(Scene edit records)
────────────────────────────────────────

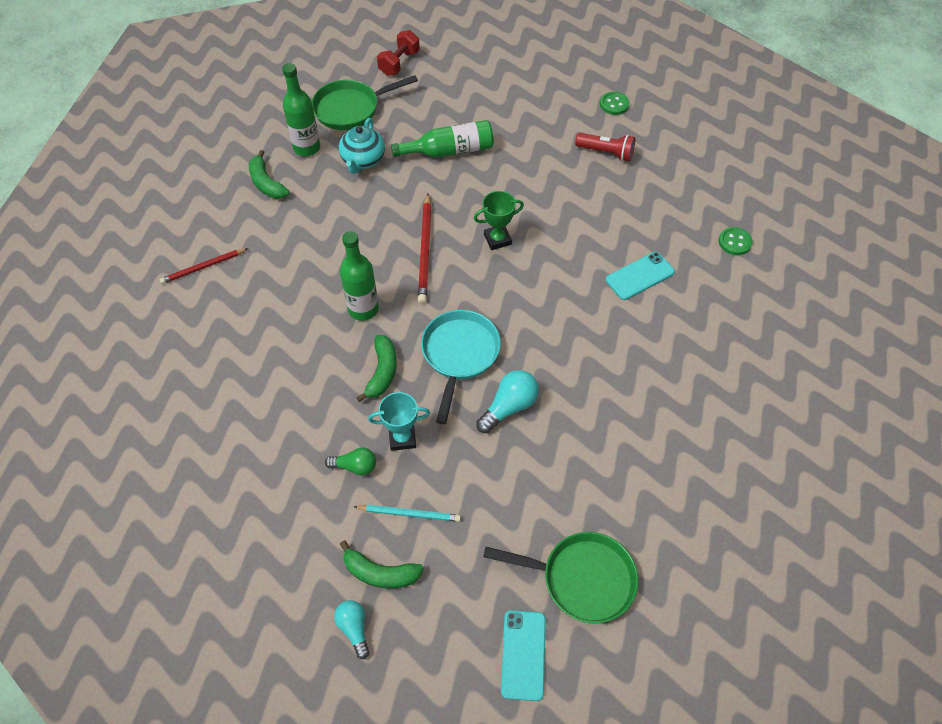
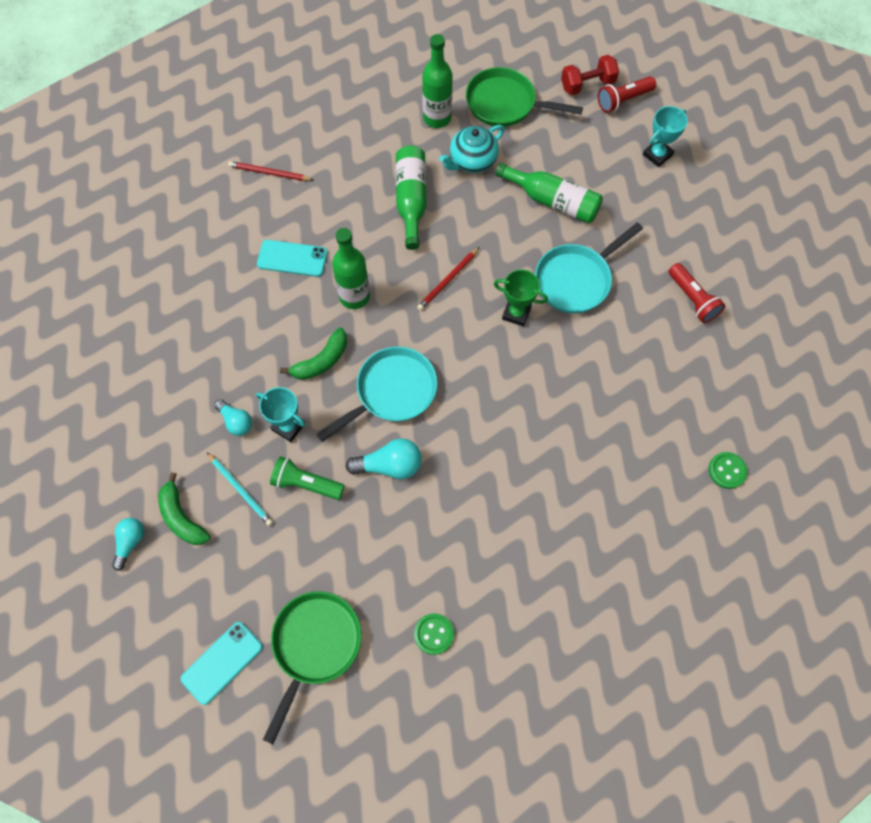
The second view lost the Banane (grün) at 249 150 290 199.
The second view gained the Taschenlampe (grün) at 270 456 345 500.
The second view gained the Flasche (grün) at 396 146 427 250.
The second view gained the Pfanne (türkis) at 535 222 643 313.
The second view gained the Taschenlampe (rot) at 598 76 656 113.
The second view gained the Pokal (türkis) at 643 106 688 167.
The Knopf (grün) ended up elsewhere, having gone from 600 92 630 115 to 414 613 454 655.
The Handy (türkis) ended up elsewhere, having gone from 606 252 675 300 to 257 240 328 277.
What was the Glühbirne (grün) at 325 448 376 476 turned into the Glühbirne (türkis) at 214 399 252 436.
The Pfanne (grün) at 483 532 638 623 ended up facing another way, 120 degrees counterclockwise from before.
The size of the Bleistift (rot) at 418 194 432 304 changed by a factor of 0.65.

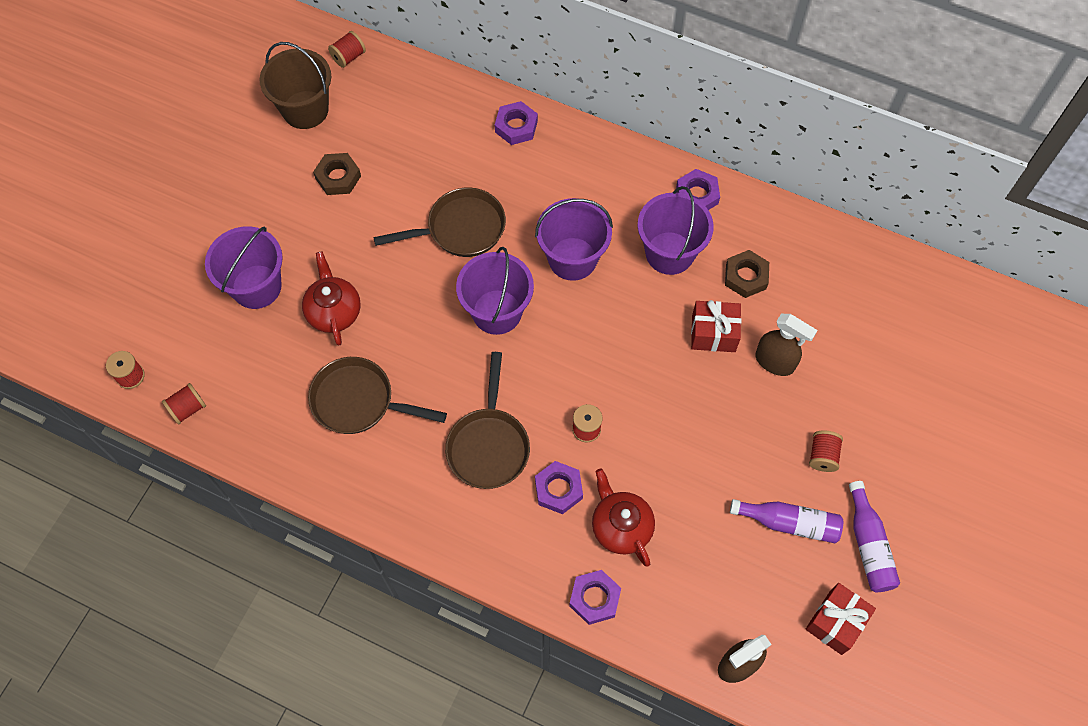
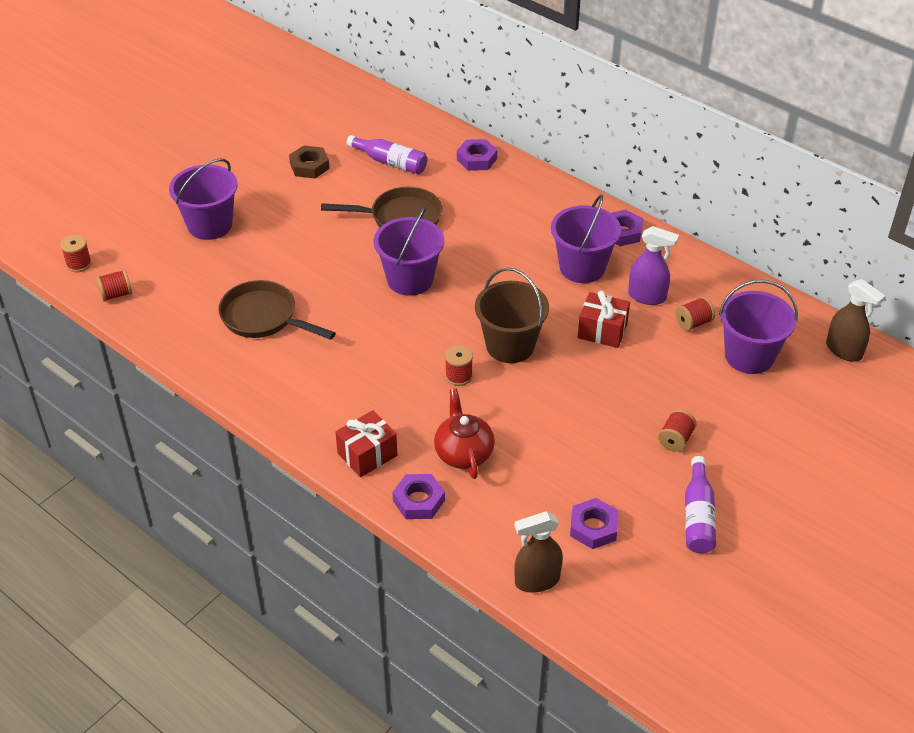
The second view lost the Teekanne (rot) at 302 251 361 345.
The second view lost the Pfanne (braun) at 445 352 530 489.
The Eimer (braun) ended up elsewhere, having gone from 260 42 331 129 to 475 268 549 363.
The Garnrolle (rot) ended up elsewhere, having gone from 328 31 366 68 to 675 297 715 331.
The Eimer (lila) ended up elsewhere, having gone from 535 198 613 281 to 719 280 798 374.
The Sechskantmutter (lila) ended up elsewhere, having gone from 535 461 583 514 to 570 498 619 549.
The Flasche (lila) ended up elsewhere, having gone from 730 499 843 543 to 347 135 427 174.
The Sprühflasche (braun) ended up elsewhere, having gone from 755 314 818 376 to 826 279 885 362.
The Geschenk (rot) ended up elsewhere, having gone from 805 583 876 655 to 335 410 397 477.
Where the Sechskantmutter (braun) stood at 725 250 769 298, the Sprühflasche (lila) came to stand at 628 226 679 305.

────────────────────────────────────────

*YOUR TASK:*
Copy exactly the lines from the line containing "The second view gained the Taschenlampe (rot)" through the last line of the records, both included, and omit every picture.

*TASK RESULT:*
The second view gained the Taschenlampe (rot) at 598 76 656 113.
The second view gained the Pokal (türkis) at 643 106 688 167.
The Knopf (grün) ended up elsewhere, having gone from 600 92 630 115 to 414 613 454 655.
The Handy (türkis) ended up elsewhere, having gone from 606 252 675 300 to 257 240 328 277.
What was the Glühbirne (grün) at 325 448 376 476 turned into the Glühbirne (türkis) at 214 399 252 436.
The Pfanne (grün) at 483 532 638 623 ended up facing another way, 120 degrees counterclockwise from before.
The size of the Bleistift (rot) at 418 194 432 304 changed by a factor of 0.65.

The second view lost the Teekanne (rot) at 302 251 361 345.
The second view lost the Pfanne (braun) at 445 352 530 489.
The Eimer (braun) ended up elsewhere, having gone from 260 42 331 129 to 475 268 549 363.
The Garnrolle (rot) ended up elsewhere, having gone from 328 31 366 68 to 675 297 715 331.
The Eimer (lila) ended up elsewhere, having gone from 535 198 613 281 to 719 280 798 374.
The Sechskantmutter (lila) ended up elsewhere, having gone from 535 461 583 514 to 570 498 619 549.
The Flasche (lila) ended up elsewhere, having gone from 730 499 843 543 to 347 135 427 174.
The Sprühflasche (braun) ended up elsewhere, having gone from 755 314 818 376 to 826 279 885 362.
The Geschenk (rot) ended up elsewhere, having gone from 805 583 876 655 to 335 410 397 477.
Where the Sechskantmutter (braun) stood at 725 250 769 298, the Sprühflasche (lila) came to stand at 628 226 679 305.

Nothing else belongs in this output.